▸ **Exercise details**
Go through the records and count the lines where the string "degrees" occurs. Reply with the number only.

▸ **Records shown**
━━━━━━━━━━

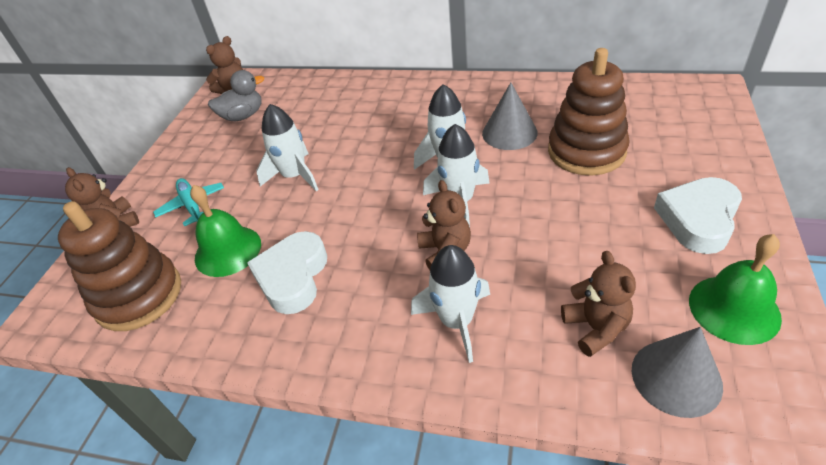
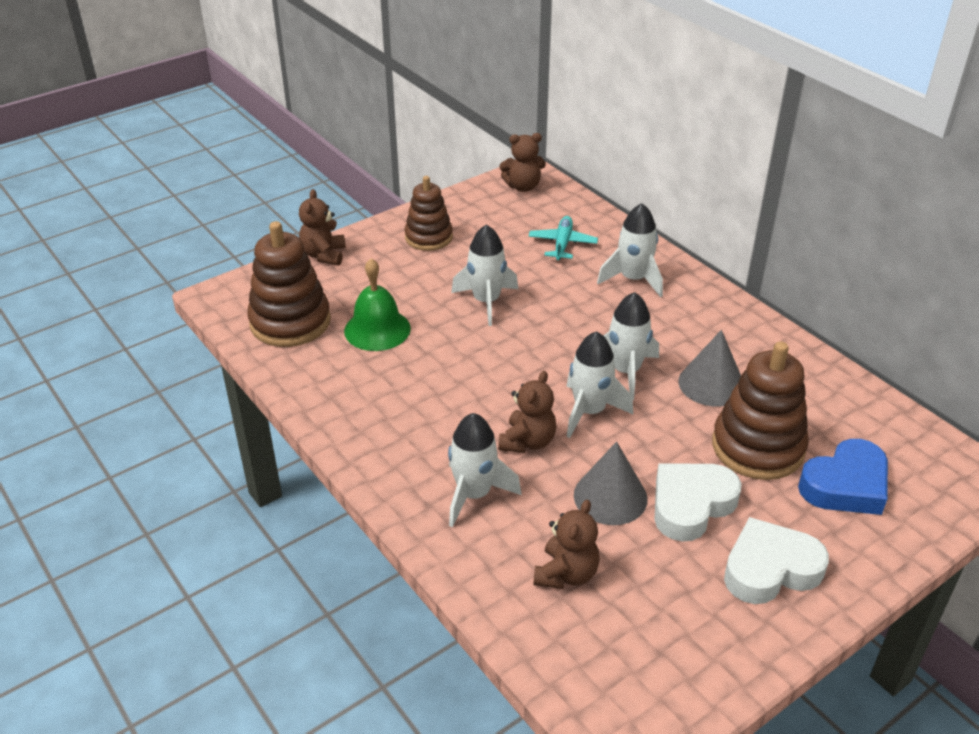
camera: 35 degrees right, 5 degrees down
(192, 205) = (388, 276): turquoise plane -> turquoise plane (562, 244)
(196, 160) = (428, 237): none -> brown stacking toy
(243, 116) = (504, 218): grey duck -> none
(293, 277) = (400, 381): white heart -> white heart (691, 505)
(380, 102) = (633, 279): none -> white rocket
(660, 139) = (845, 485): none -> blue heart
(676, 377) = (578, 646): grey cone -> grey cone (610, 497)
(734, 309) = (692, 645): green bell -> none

━━━━━━━━━━

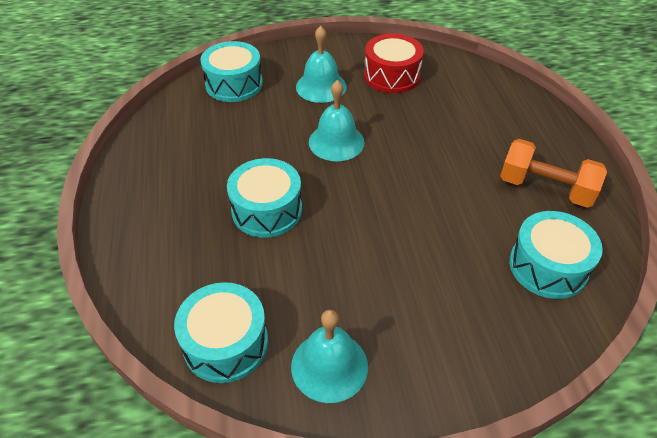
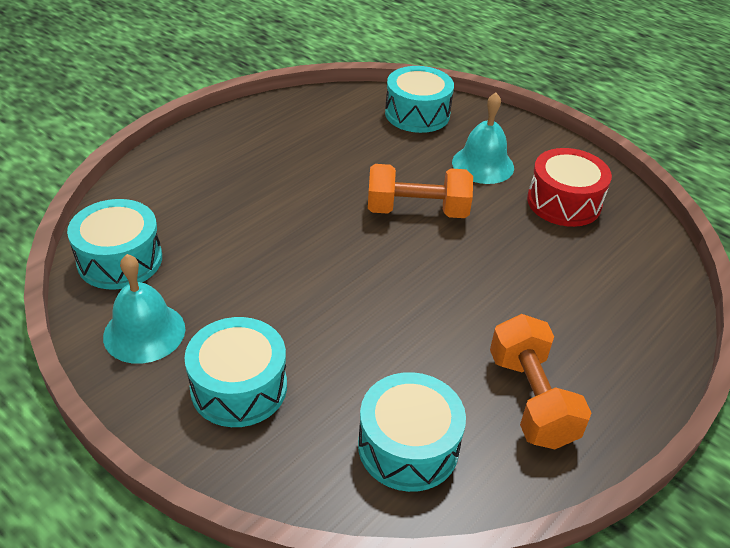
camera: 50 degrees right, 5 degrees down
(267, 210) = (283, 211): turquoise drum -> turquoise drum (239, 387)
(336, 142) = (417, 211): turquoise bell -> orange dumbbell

━━━━━━━━━━

▸ **Written response**
2